> [Task item] When you copy the material below, keep every line exact and drop the pictures.

> [Data for this task]
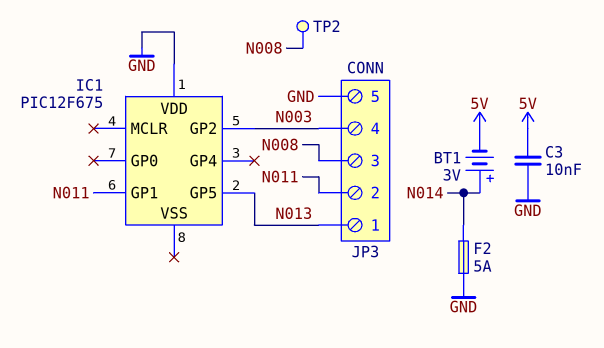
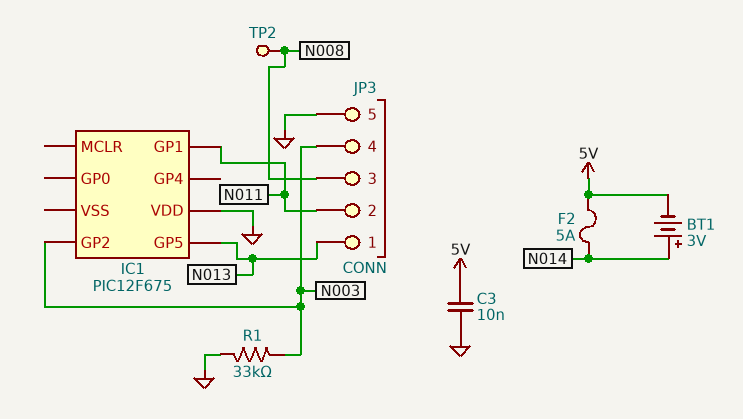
F2: 5A (GND, N014) -> 5A (5V, N014)
R1: none -> 33k (GND, N003)

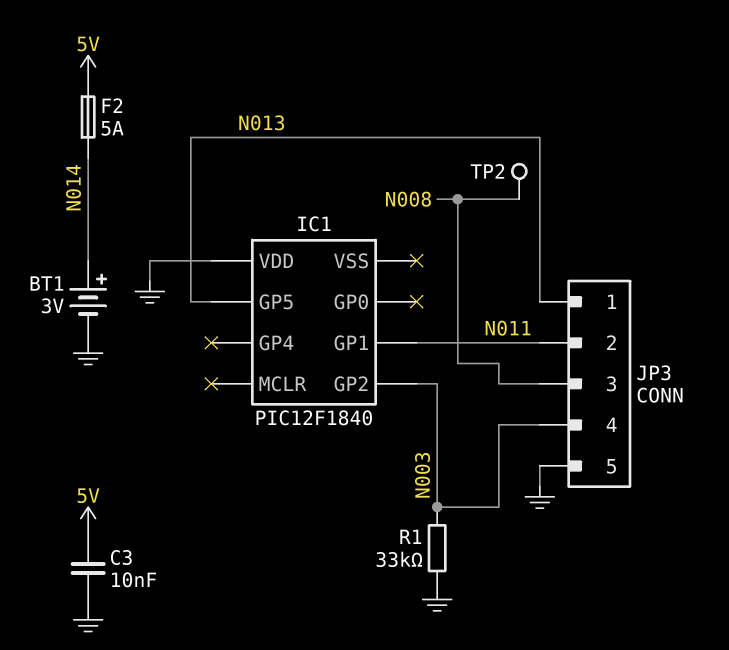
BT1: 3V (plus N014, minus 5V) -> 3V (plus N014, minus GND)
IC1: PIC12F675 -> PIC12F1840

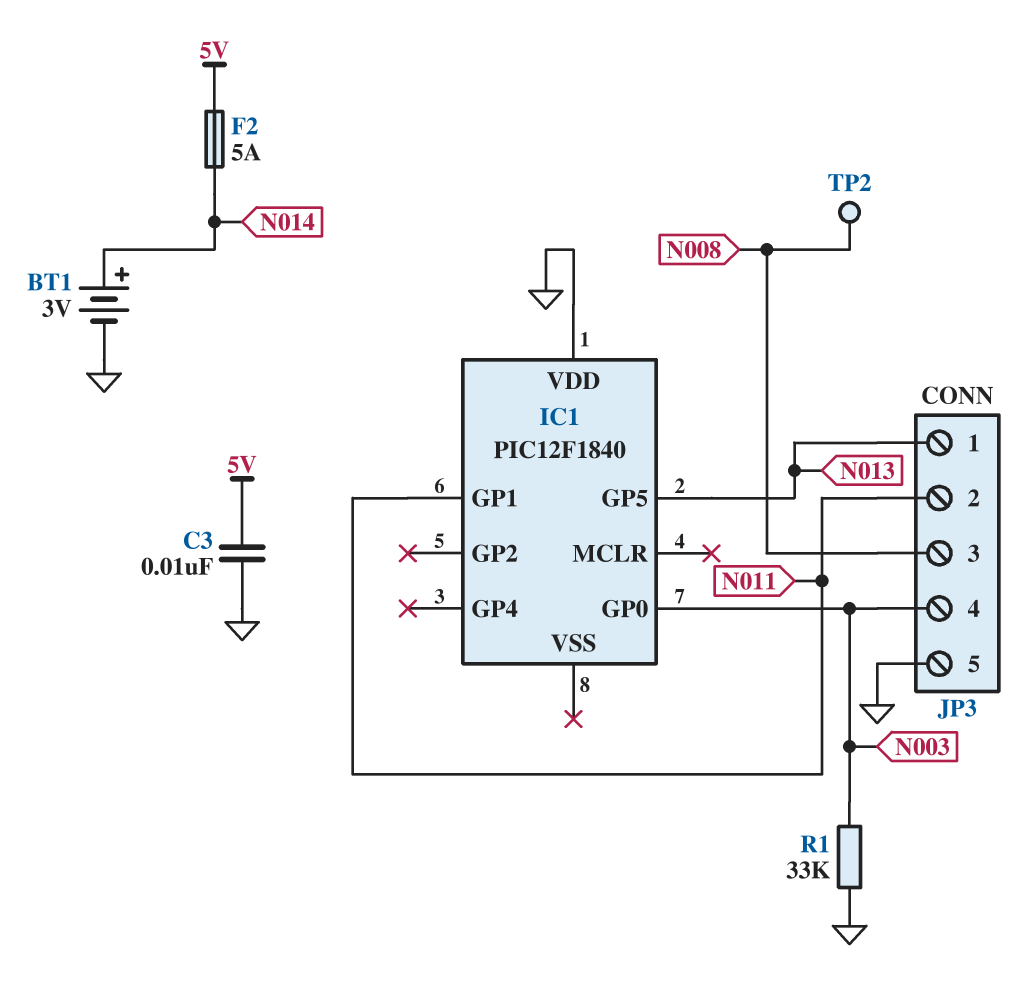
IC1 pin GP0: none -> N003
IC1 pin GP2: N003 -> none

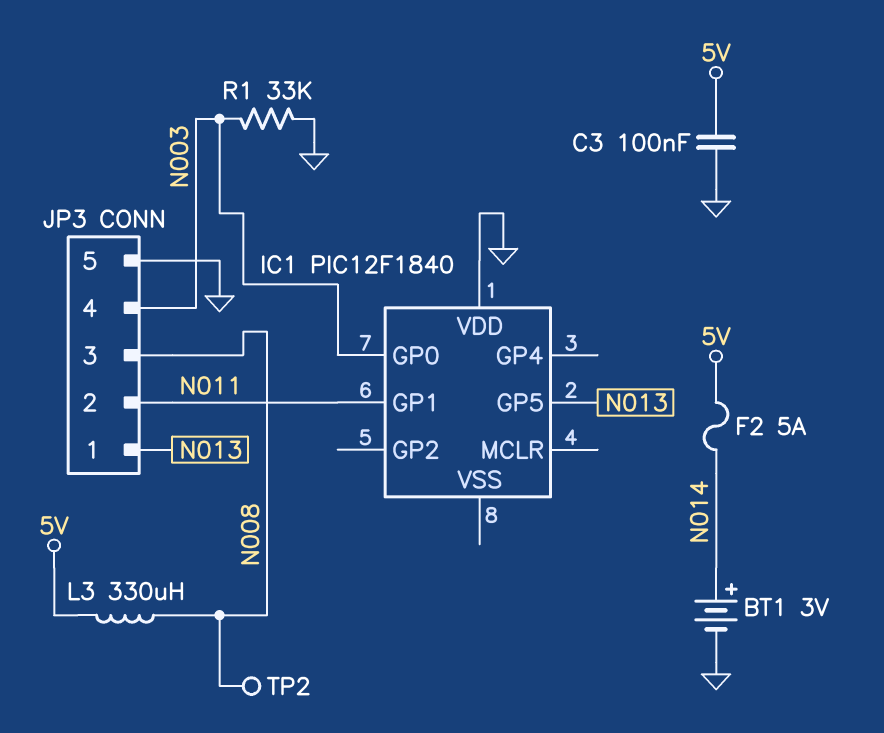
C3: 10nF (5V, GND) -> 100nF (5V, GND)
L3: none -> 330uH (5V, N008)

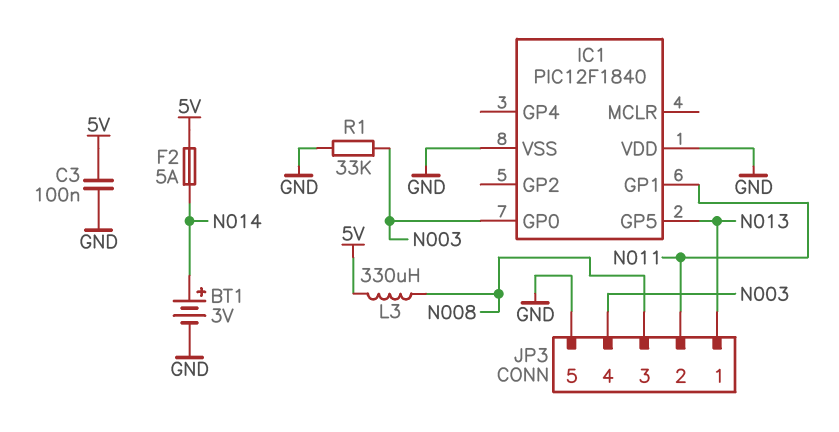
IC1 pin VSS: none -> GND
TP2: test point (N008) -> none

> [Response to this exercise]
F2: 5A (GND, N014) -> 5A (5V, N014)
R1: none -> 33k (GND, N003)

BT1: 3V (plus N014, minus 5V) -> 3V (plus N014, minus GND)
IC1: PIC12F675 -> PIC12F1840

IC1 pin GP0: none -> N003
IC1 pin GP2: N003 -> none

C3: 10nF (5V, GND) -> 100nF (5V, GND)
L3: none -> 330uH (5V, N008)

IC1 pin VSS: none -> GND
TP2: test point (N008) -> none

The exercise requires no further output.